Task to complete: Which lines of the data below hold "stood"? Copy each of them.

Material provided:
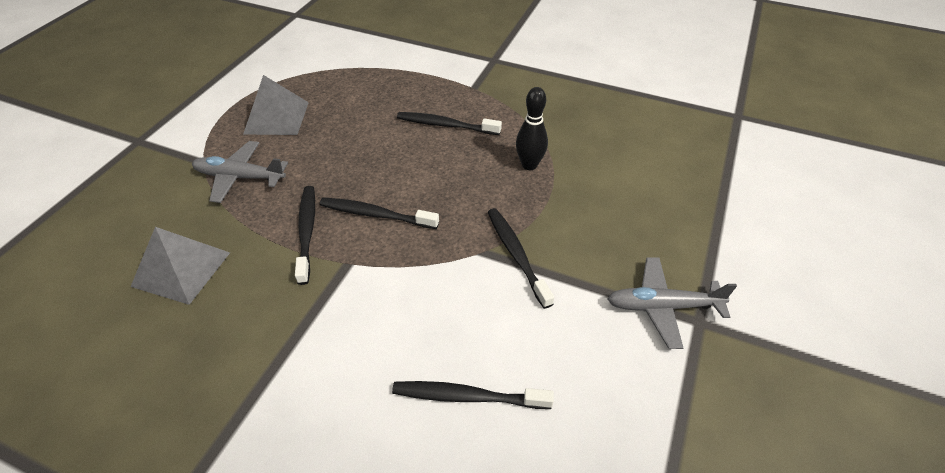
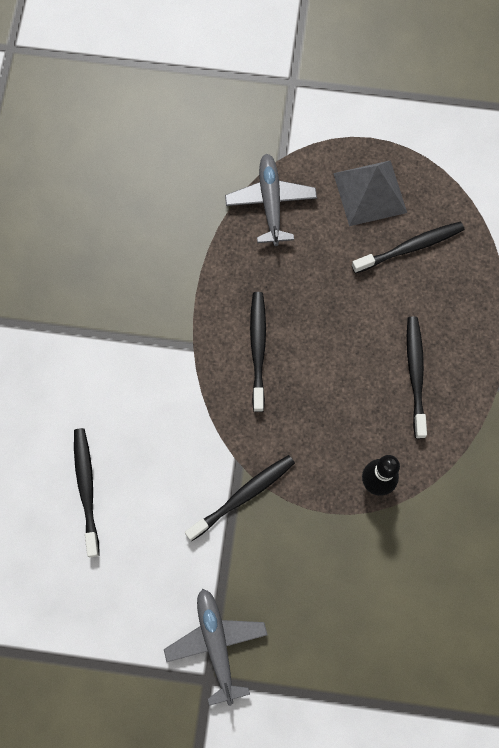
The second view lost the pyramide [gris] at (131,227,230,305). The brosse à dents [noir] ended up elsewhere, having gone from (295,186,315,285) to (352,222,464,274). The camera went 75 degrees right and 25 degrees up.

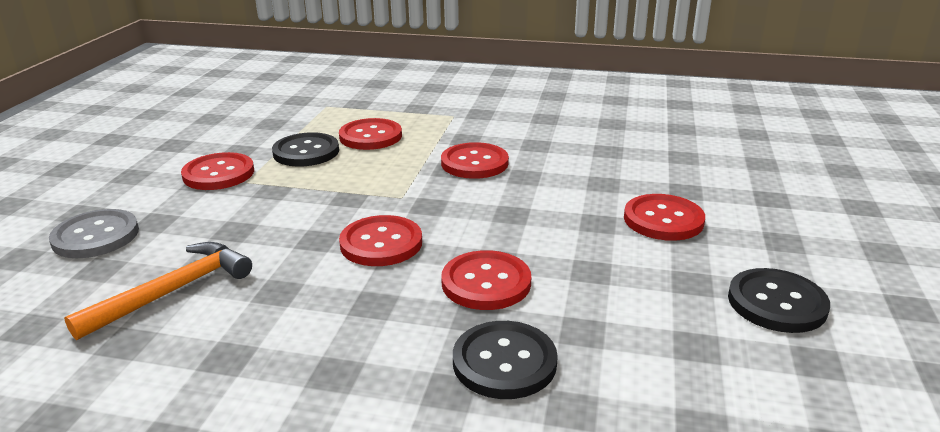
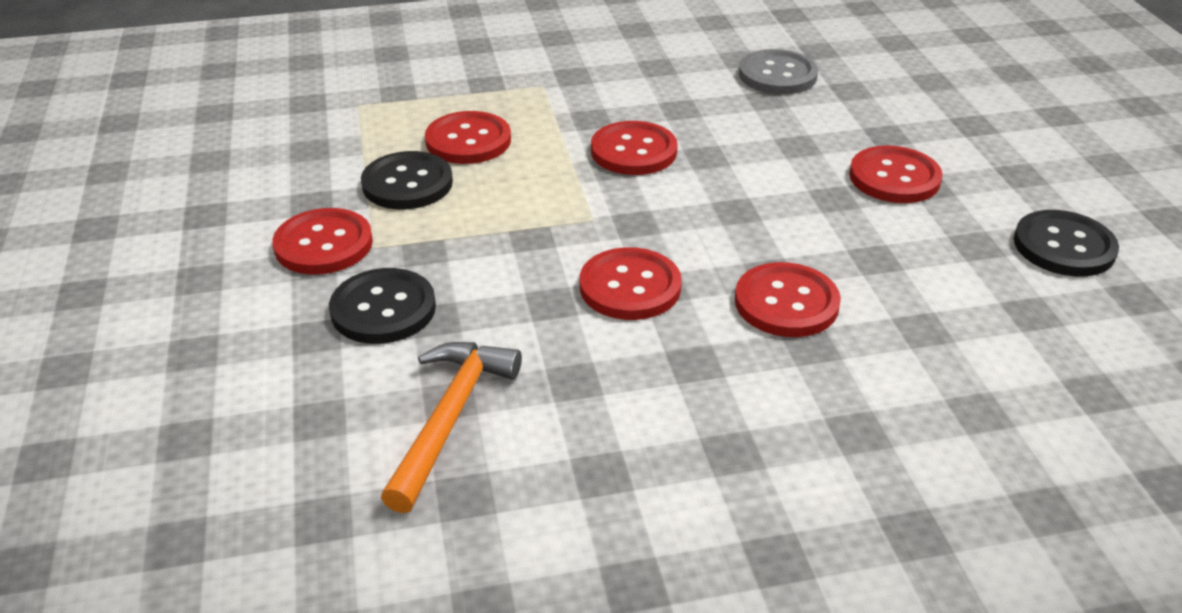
The bouton [gris] ended up elsewhere, having gone from (49,209,139,258) to (739,49,818,94). The bouton [noir] ended up elsewhere, having gone from (453,321,558,399) to (329,268,436,344). The camera went 25 degrees left and 10 degrees up.

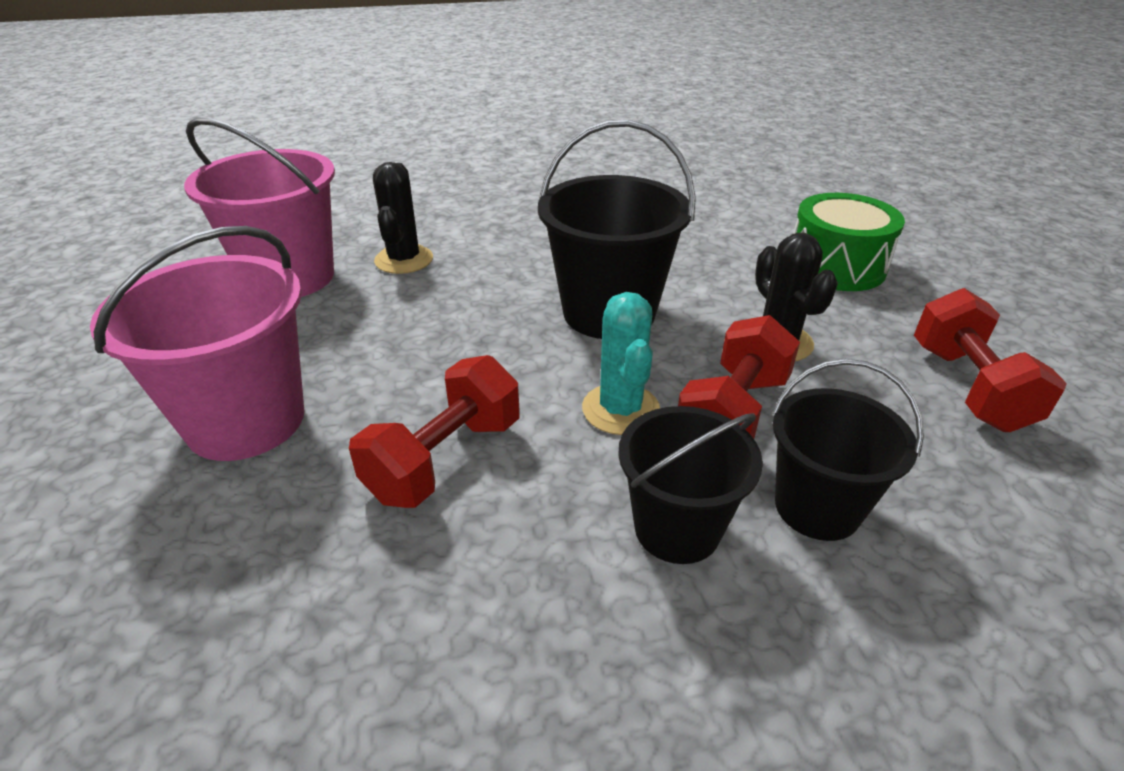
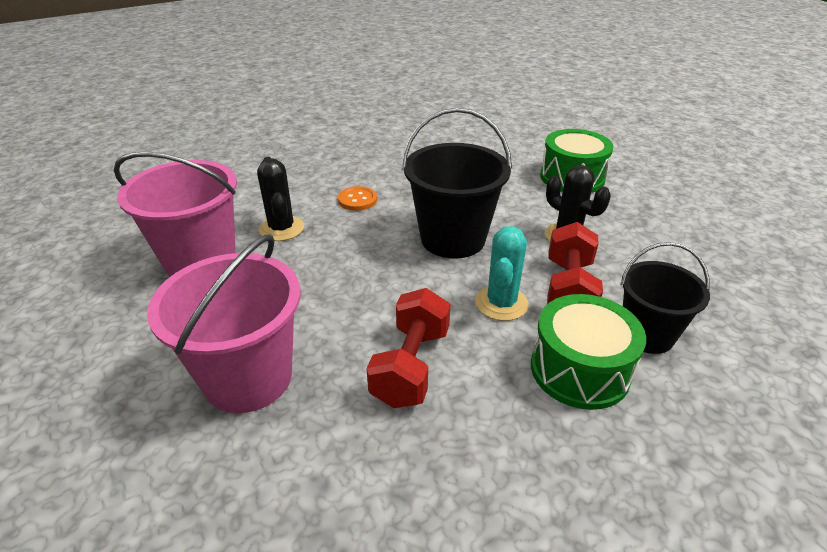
The cactus [turquoise] at (582,292,660,435) ended up facing another way, 45 degrees clockwise from before. Where the seau [noir] stood at (618,406,763,564), the tambour [vert] came to stand at (531,294,646,410). The second view lost the haltère [rouge] at (914,288,1067,432). The second view gained the bouton [orange] at (338,186,377,211). The camera went 20 degrees left and 0 degrees up.

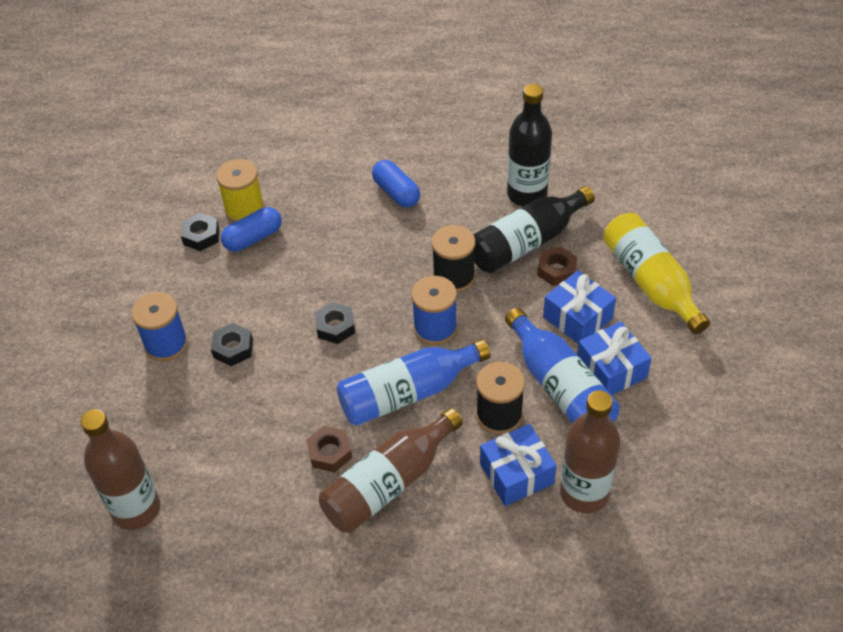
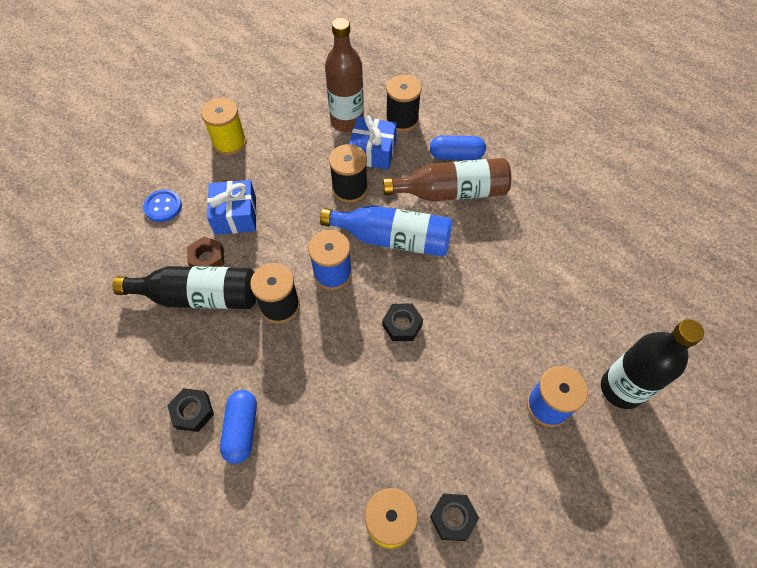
The second view lost the bouteille [marron] at (81,409,160,530). The écrou [noir] ended up elsewhere, having gone from (211,323,253,366) to (167,388,214,432). The gélule [bleu] ended up elsewhere, having gone from (221,207,282,252) to (430,135,486,160). The second view lost the écrou [marron] at (306,426,352,472). The second view lost the bouteille [bleu] at (505,308,620,424). The bouteille [noir] ended up elsewhere, having gone from (507,84,552,206) to (601,319,704,409). The second view lost the cadeau [bleu] at (577,321,652,395). Where the bouteille [jaune] stood at (603,213,710,334), the bouton [bleu] came to stand at (143,189,182,222). The second view gained the bobine [jaune] at (201,98,247,155). The second view gained the bobine [noir] at (386,75,422,132). The camera went 145 degrees left and 10 degrees up.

Task solution:
The cactus [turquoise] at (582,292,660,435) ended up facing another way, 45 degrees clockwise from before. Where the seau [noir] stood at (618,406,763,564), the tambour [vert] came to stand at (531,294,646,410). The second view lost the haltère [rouge] at (914,288,1067,432). The second view gained the bouton [orange] at (338,186,377,211). The camera went 20 degrees left and 0 degrees up.
The second view lost the bouteille [marron] at (81,409,160,530). The écrou [noir] ended up elsewhere, having gone from (211,323,253,366) to (167,388,214,432). The gélule [bleu] ended up elsewhere, having gone from (221,207,282,252) to (430,135,486,160). The second view lost the écrou [marron] at (306,426,352,472). The second view lost the bouteille [bleu] at (505,308,620,424). The bouteille [noir] ended up elsewhere, having gone from (507,84,552,206) to (601,319,704,409). The second view lost the cadeau [bleu] at (577,321,652,395). Where the bouteille [jaune] stood at (603,213,710,334), the bouton [bleu] came to stand at (143,189,182,222). The second view gained the bobine [jaune] at (201,98,247,155). The second view gained the bobine [noir] at (386,75,422,132). The camera went 145 degrees left and 10 degrees up.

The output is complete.